WORK ITEM:
Print every line below exactly as written, but leave the pictures behind.

(INFORMATION GIVEN begins)

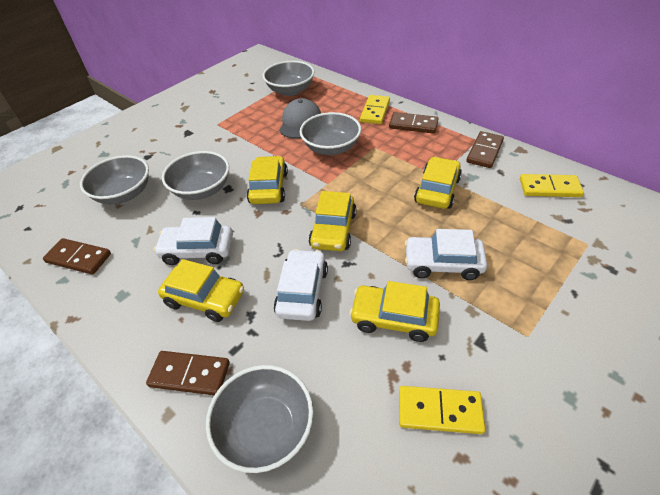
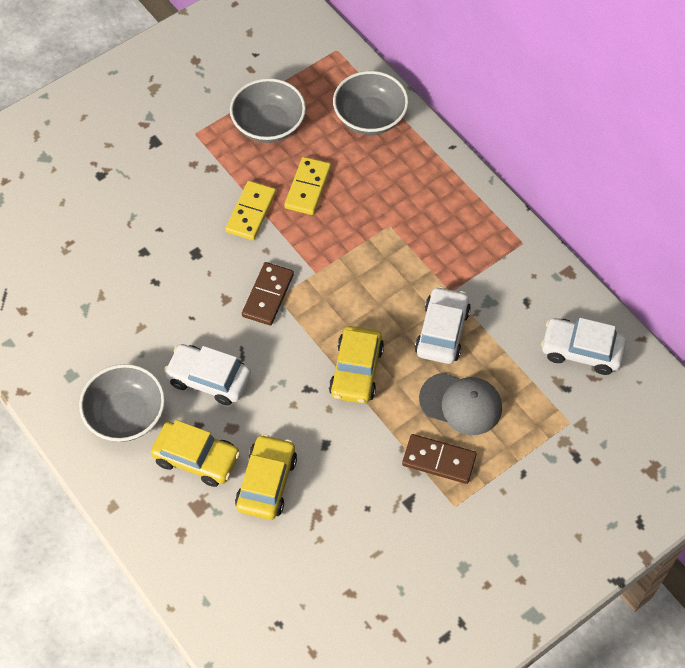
brown domino: [43,238,111,275] [146,351,230,395] [389,112,439,134] [466,131,504,168] = 4 -> [242,262,294,326] [402,434,477,484] = 2
grey bowl: [80,155,149,204] [162,151,229,200] [206,365,313,473] [263,61,315,96] [300,112,361,155] = 5 -> [79,364,165,442] [230,78,306,143] [333,71,409,135] = 3
yellow car: [158,259,244,322] [247,156,288,204] [309,191,357,251] [349,281,440,342] [414,157,462,209] = 5 -> [151,420,240,487] [235,434,297,520] [329,326,384,404] = 3
yellow domino: [360,95,390,124] [399,386,485,434] [520,174,584,197] = 3 -> [225,181,276,240] [284,157,331,215] = 2

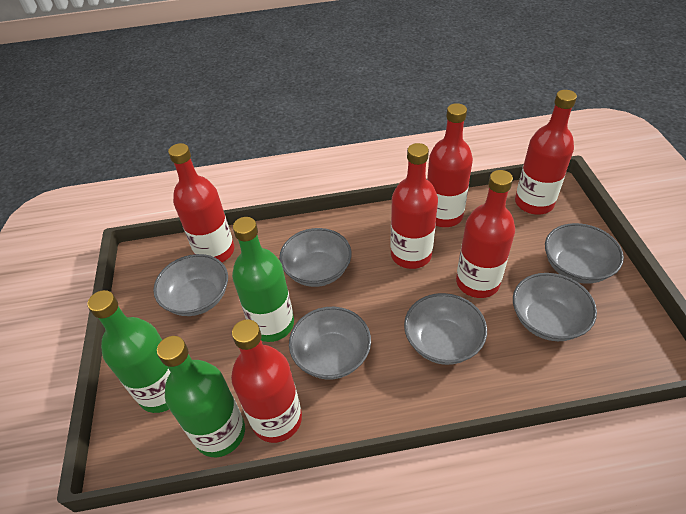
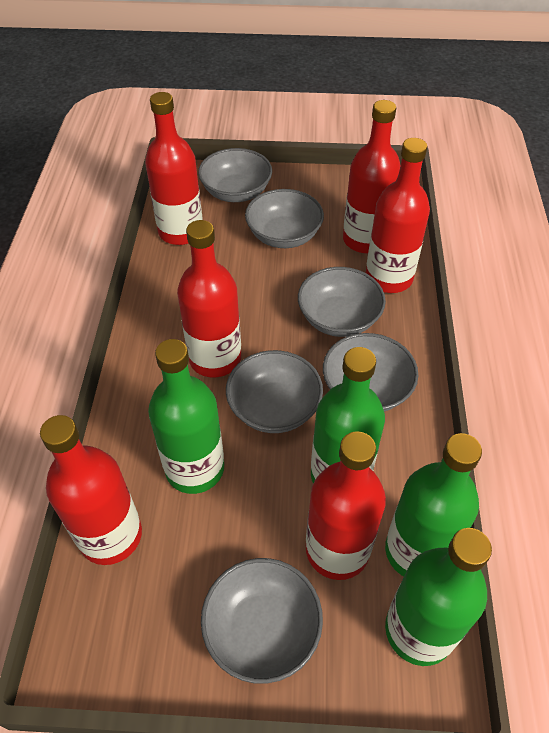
green bottle: [87,290,171,413] [157,336,245,457] [232,217,294,342] = 3 -> [148,339,224,494] [311,347,385,483] [385,433,482,576] [385,528,492,666] = 4

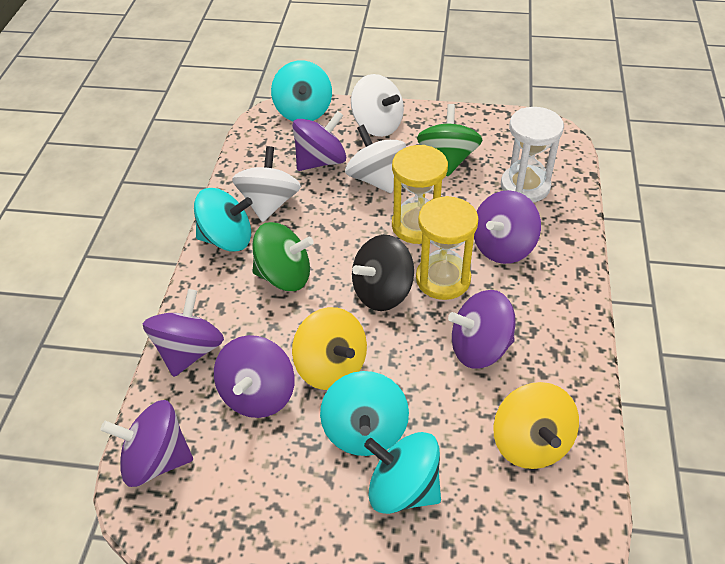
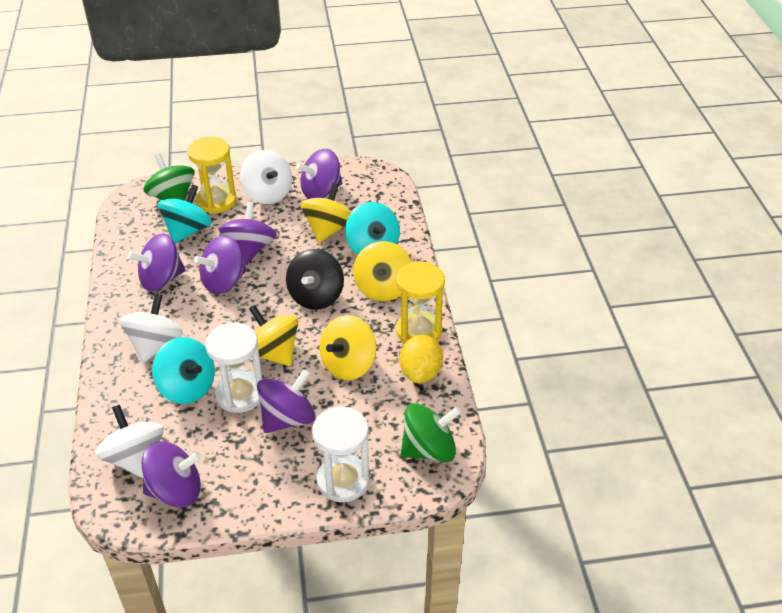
turquoise spinning top: [194,188,252,252] [271,61,332,121] [320,371,409,456] [364,432,441,514] = 4 -> [152,337,215,404] [158,184,212,243] [345,202,400,255] = 3
white hourglass: [501,107,564,202] = 1 -> [205,323,262,413] [312,406,370,502] = 2
yellow lemon: none = 0 -> [399,335,443,383] = 1
yellow spinning top: [292,307,367,390] [493,382,579,469] = 2 -> [249,305,298,366] [300,183,351,243] [319,315,376,380] [353,241,412,301] = 4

(INFORMATION GIVEN ends)

TASK RESULT:
brown domino: [43,238,111,275] [146,351,230,395] [389,112,439,134] [466,131,504,168] = 4 -> [242,262,294,326] [402,434,477,484] = 2
grey bowl: [80,155,149,204] [162,151,229,200] [206,365,313,473] [263,61,315,96] [300,112,361,155] = 5 -> [79,364,165,442] [230,78,306,143] [333,71,409,135] = 3
yellow car: [158,259,244,322] [247,156,288,204] [309,191,357,251] [349,281,440,342] [414,157,462,209] = 5 -> [151,420,240,487] [235,434,297,520] [329,326,384,404] = 3
yellow domino: [360,95,390,124] [399,386,485,434] [520,174,584,197] = 3 -> [225,181,276,240] [284,157,331,215] = 2

green bottle: [87,290,171,413] [157,336,245,457] [232,217,294,342] = 3 -> [148,339,224,494] [311,347,385,483] [385,433,482,576] [385,528,492,666] = 4

turquoise spinning top: [194,188,252,252] [271,61,332,121] [320,371,409,456] [364,432,441,514] = 4 -> [152,337,215,404] [158,184,212,243] [345,202,400,255] = 3
white hourglass: [501,107,564,202] = 1 -> [205,323,262,413] [312,406,370,502] = 2
yellow lemon: none = 0 -> [399,335,443,383] = 1
yellow spinning top: [292,307,367,390] [493,382,579,469] = 2 -> [249,305,298,366] [300,183,351,243] [319,315,376,380] [353,241,412,301] = 4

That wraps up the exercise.